» Action item
Set down the whole listing below exactly, without pictures.

BEGIN Information shown

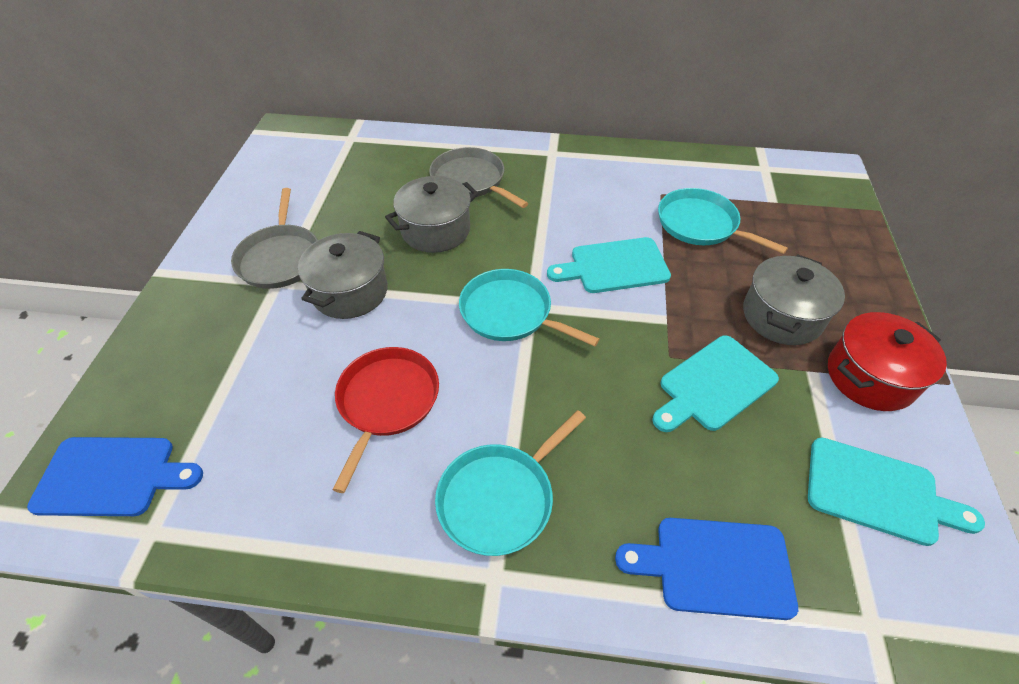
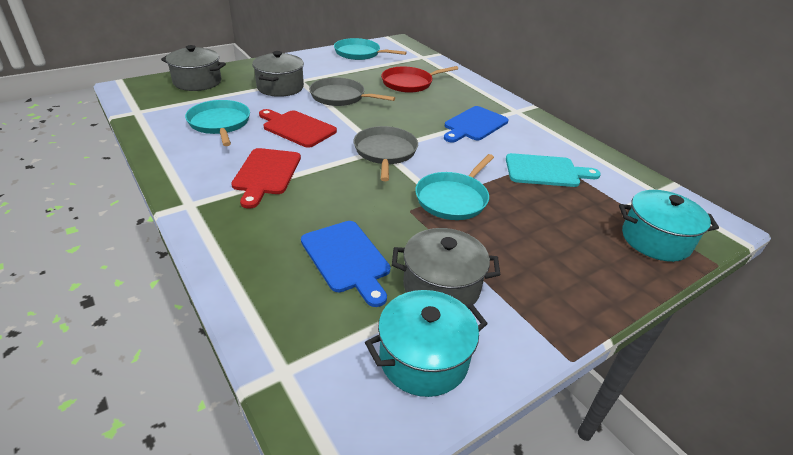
red cutting board: 0 -> 2
red pot: 1 -> 0
turquoise cutting board: 3 -> 1
turquoise pot: 0 -> 2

END Information shown

» Your response
red cutting board: 0 -> 2
red pot: 1 -> 0
turquoise cutting board: 3 -> 1
turquoise pot: 0 -> 2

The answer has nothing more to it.